TASK ITEM:
Every line from the one with "blue_bowling_pin" through the end of the material should be written out character for character. Lines before it are excluded.

RECORDS FOR THE EXERCISE:
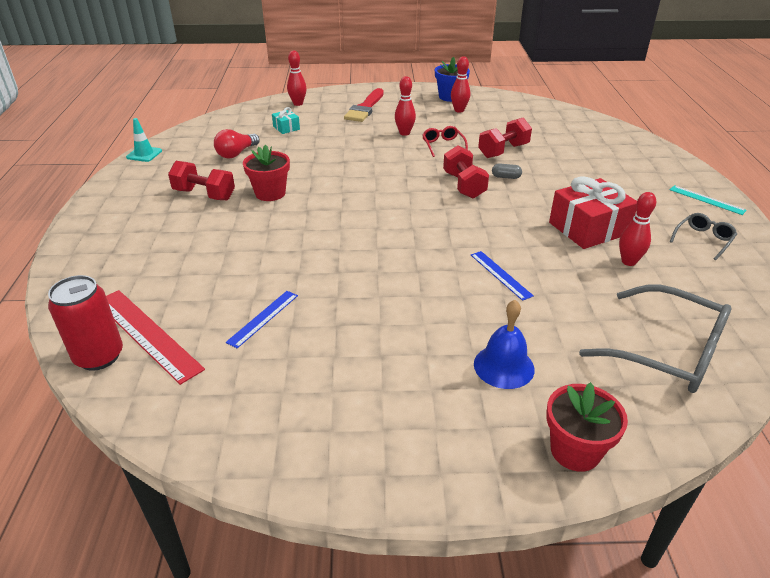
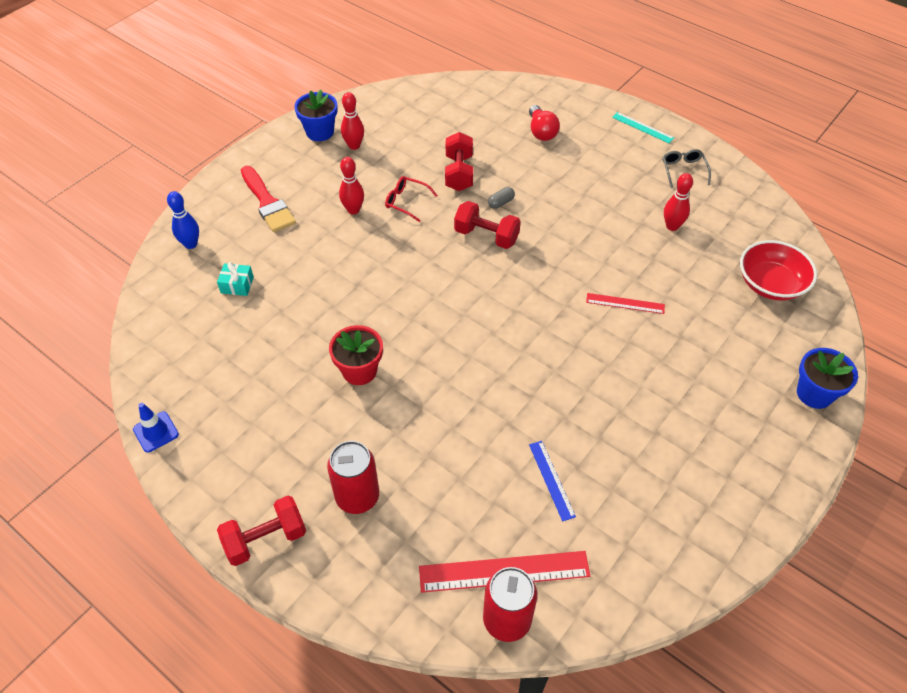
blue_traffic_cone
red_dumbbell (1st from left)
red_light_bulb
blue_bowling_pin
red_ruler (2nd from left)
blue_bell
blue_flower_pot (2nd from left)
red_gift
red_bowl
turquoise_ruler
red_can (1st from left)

THE ANSWER:
blue_bowling_pin
red_ruler (2nd from left)
blue_bell
blue_flower_pot (2nd from left)
red_gift
red_bowl
turquoise_ruler
red_can (1st from left)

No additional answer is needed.